===== Dataset excerpts =====
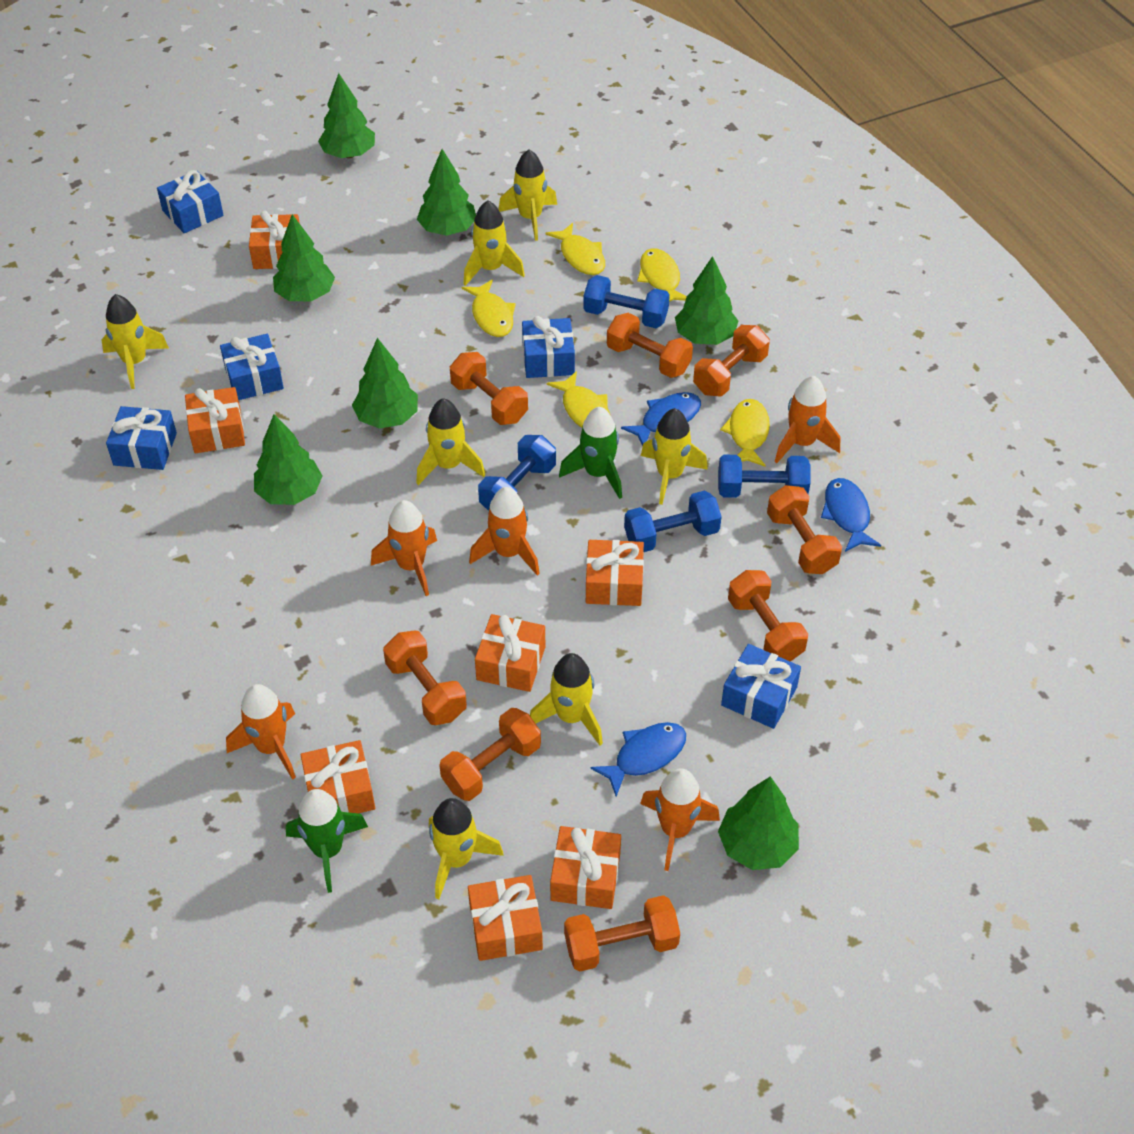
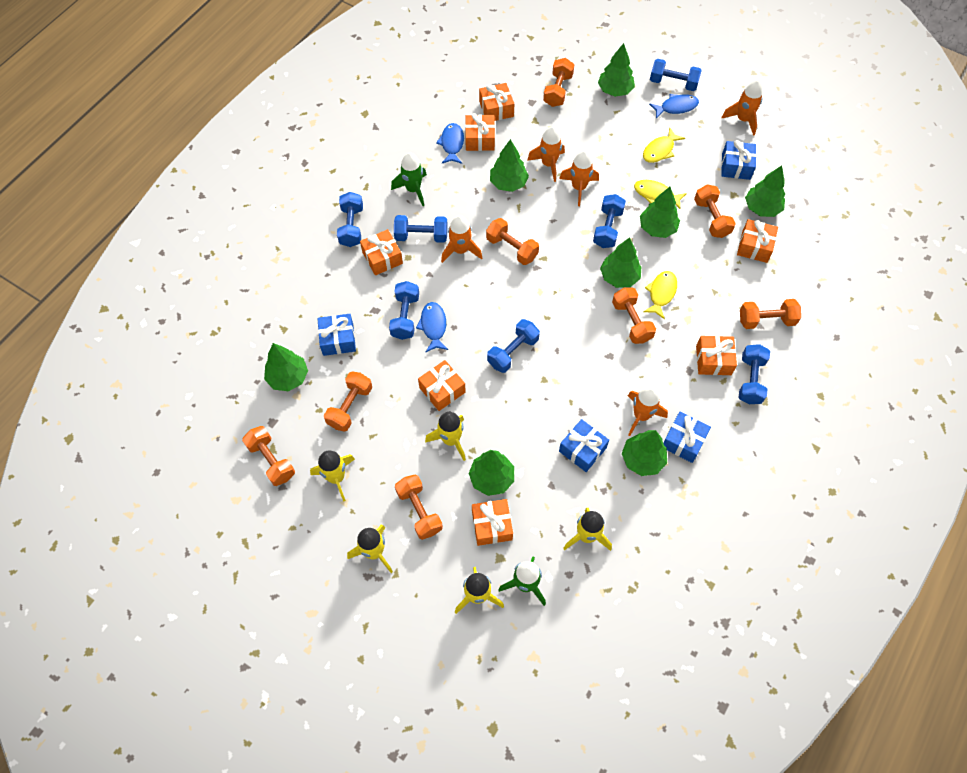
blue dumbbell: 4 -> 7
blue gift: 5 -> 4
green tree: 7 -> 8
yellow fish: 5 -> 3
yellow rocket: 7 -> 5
=====
===== Dataset excerpts =====
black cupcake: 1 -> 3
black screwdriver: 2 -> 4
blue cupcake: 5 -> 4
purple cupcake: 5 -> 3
=====
**About this exercise**.
Above are the entries. Output exactly the lines beginning with the line that has "blue gift: 5 -> 4" and ending with the line that has "yellow rocket: 7 -> 5".

**Response to the exercise**.
blue gift: 5 -> 4
green tree: 7 -> 8
yellow fish: 5 -> 3
yellow rocket: 7 -> 5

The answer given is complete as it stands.